Exercise requirements: Exact copy, no pictures: repeat the data that follows.

Supplied material:
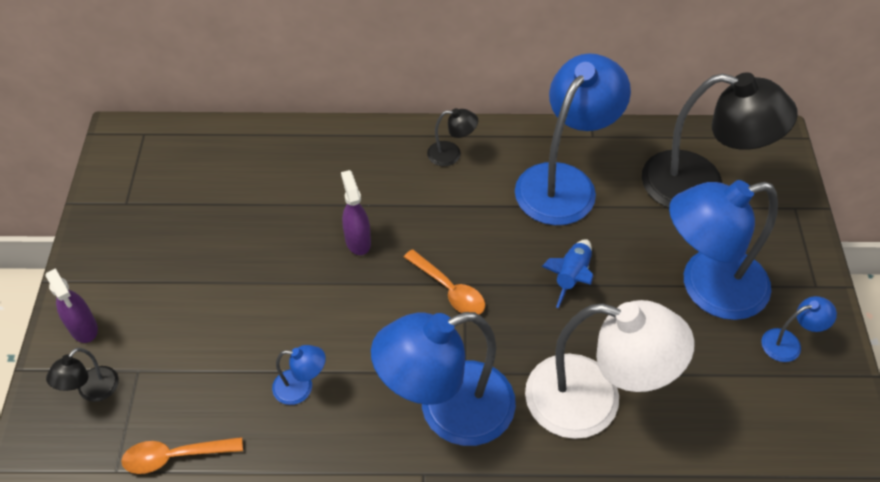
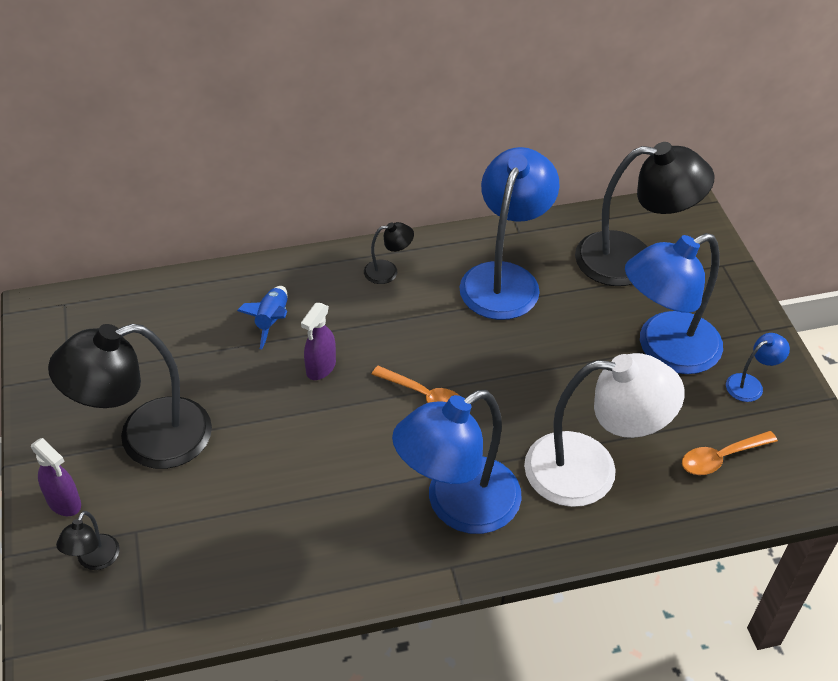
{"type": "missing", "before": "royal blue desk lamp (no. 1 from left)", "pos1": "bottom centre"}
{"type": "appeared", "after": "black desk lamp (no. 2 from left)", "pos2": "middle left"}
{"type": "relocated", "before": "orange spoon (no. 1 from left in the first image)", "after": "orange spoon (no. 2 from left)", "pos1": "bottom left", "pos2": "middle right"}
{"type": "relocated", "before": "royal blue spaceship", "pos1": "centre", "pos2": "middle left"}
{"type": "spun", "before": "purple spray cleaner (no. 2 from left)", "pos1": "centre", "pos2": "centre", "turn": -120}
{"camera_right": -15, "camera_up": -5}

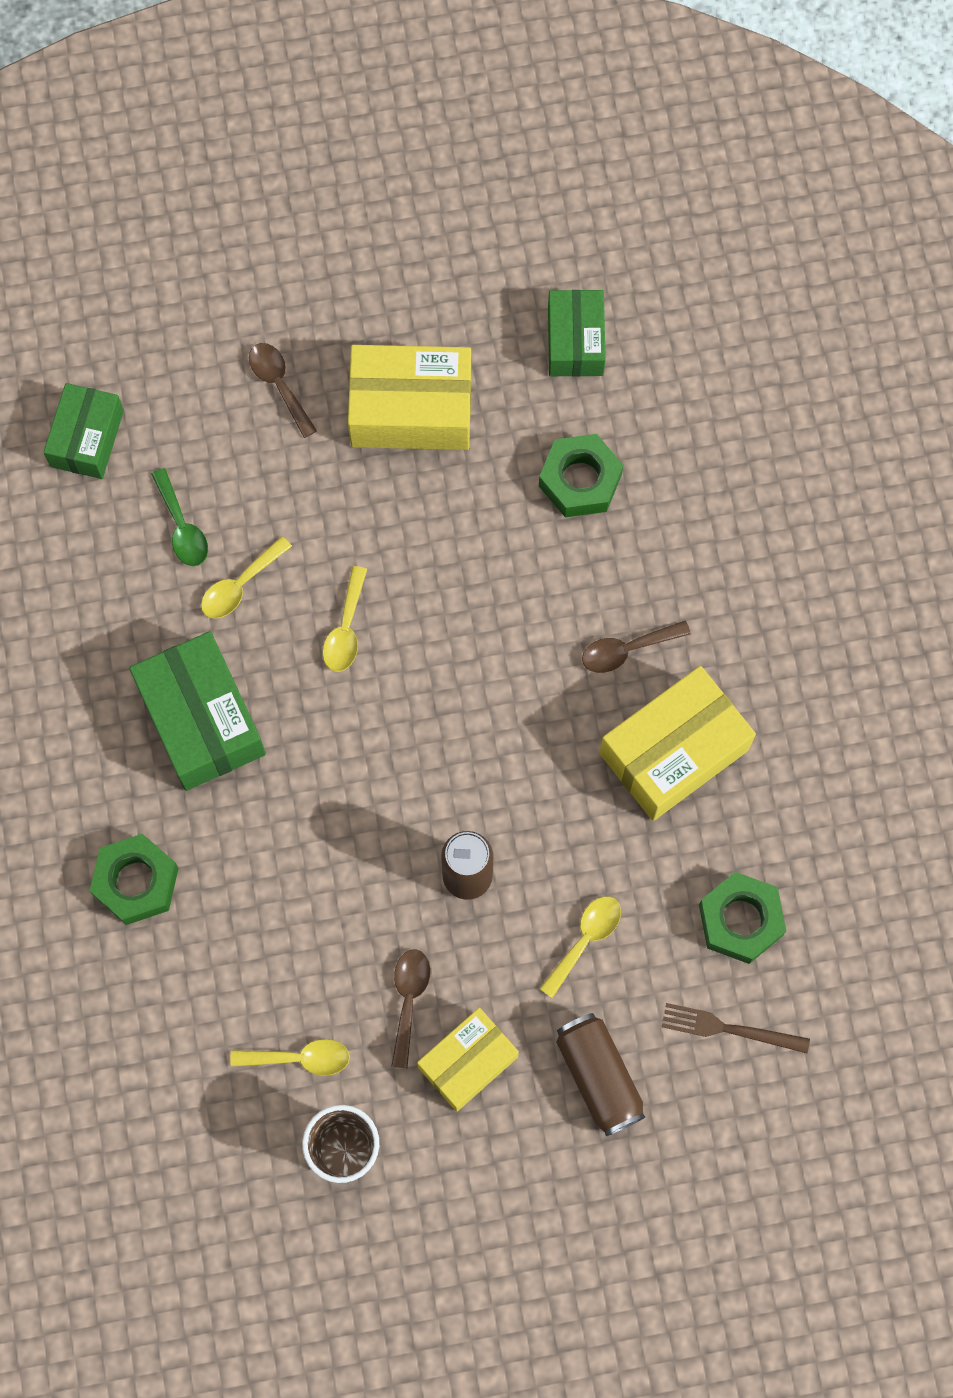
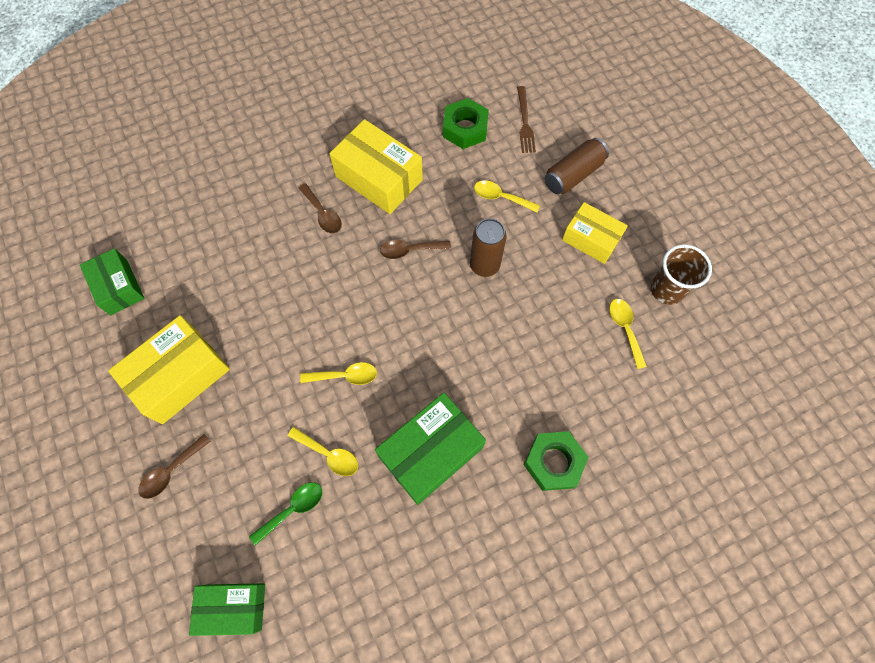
{"type": "missing", "before": "green hexagon nut (no. 2 from left)", "pos1": "centre"}
{"type": "relocated", "before": "brown spoon (no. 2 from left in the first image)", "after": "brown spoon (no. 3 from left)", "pos1": "bottom centre", "pos2": "centre"}
{"type": "spun", "before": "bright yellow box (no. 1 from left)", "pos1": "top centre", "pos2": "middle left", "turn": 60}
{"type": "spun", "before": "green box (no. 3 from left in the first image)", "pos1": "top centre", "pos2": "middle left", "turn": 75}
{"camera_right": -105, "camera_up": -5}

Answer space:
{"type": "missing", "before": "royal blue desk lamp (no. 1 from left)", "pos1": "bottom centre"}
{"type": "appeared", "after": "black desk lamp (no. 2 from left)", "pos2": "middle left"}
{"type": "relocated", "before": "orange spoon (no. 1 from left in the first image)", "after": "orange spoon (no. 2 from left)", "pos1": "bottom left", "pos2": "middle right"}
{"type": "relocated", "before": "royal blue spaceship", "pos1": "centre", "pos2": "middle left"}
{"type": "spun", "before": "purple spray cleaner (no. 2 from left)", "pos1": "centre", "pos2": "centre", "turn": -120}
{"camera_right": -15, "camera_up": -5}

{"type": "missing", "before": "green hexagon nut (no. 2 from left)", "pos1": "centre"}
{"type": "relocated", "before": "brown spoon (no. 2 from left in the first image)", "after": "brown spoon (no. 3 from left)", "pos1": "bottom centre", "pos2": "centre"}
{"type": "spun", "before": "bright yellow box (no. 1 from left)", "pos1": "top centre", "pos2": "middle left", "turn": 60}
{"type": "spun", "before": "green box (no. 3 from left in the first image)", "pos1": "top centre", "pos2": "middle left", "turn": 75}
{"camera_right": -105, "camera_up": -5}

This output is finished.